The entries below are to be returned as written, with all pictures dropped.

-- EXERCISE MATERIALS follows --

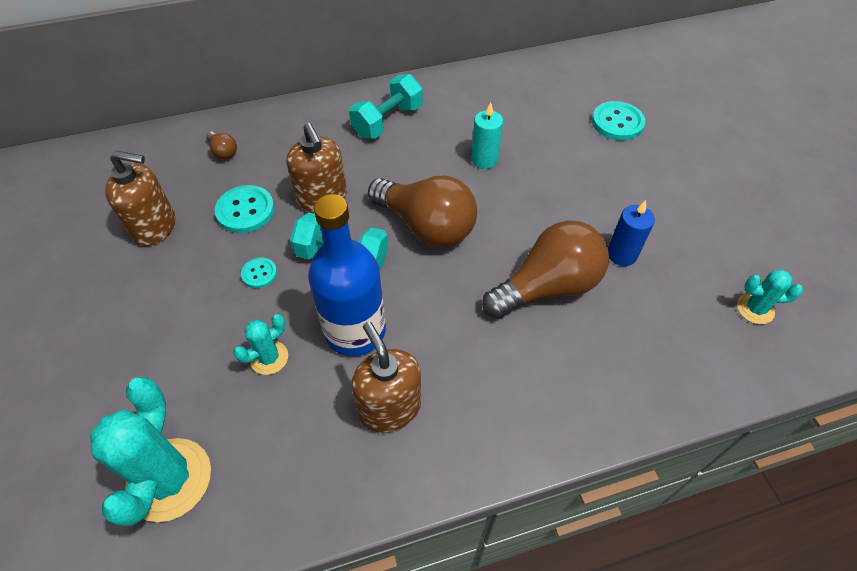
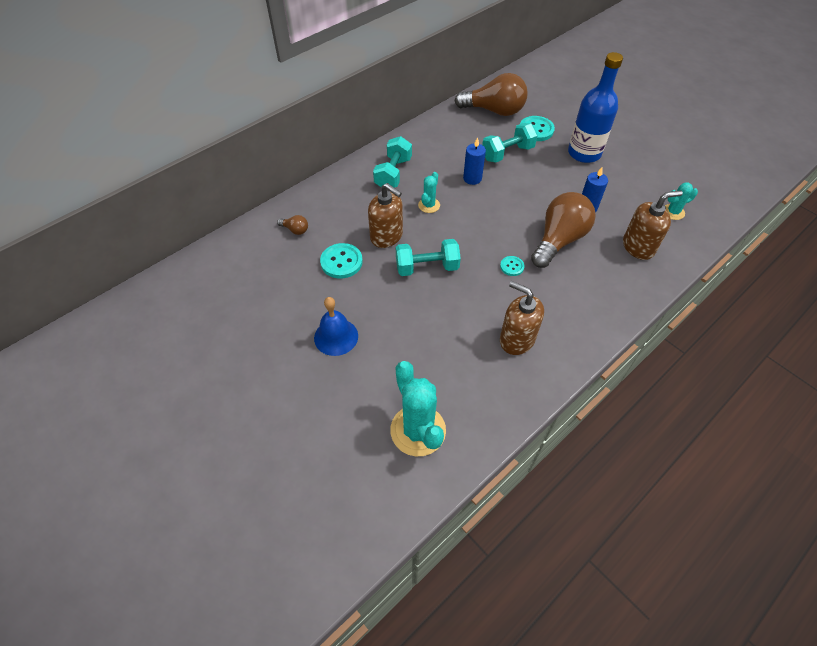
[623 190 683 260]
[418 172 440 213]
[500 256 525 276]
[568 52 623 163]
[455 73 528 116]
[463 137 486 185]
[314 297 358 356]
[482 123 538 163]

-- EXERCISE MATERIALS concluded --

EXERCISE RESPONSE.
[623 190 683 260]
[418 172 440 213]
[500 256 525 276]
[568 52 623 163]
[455 73 528 116]
[463 137 486 185]
[314 297 358 356]
[482 123 538 163]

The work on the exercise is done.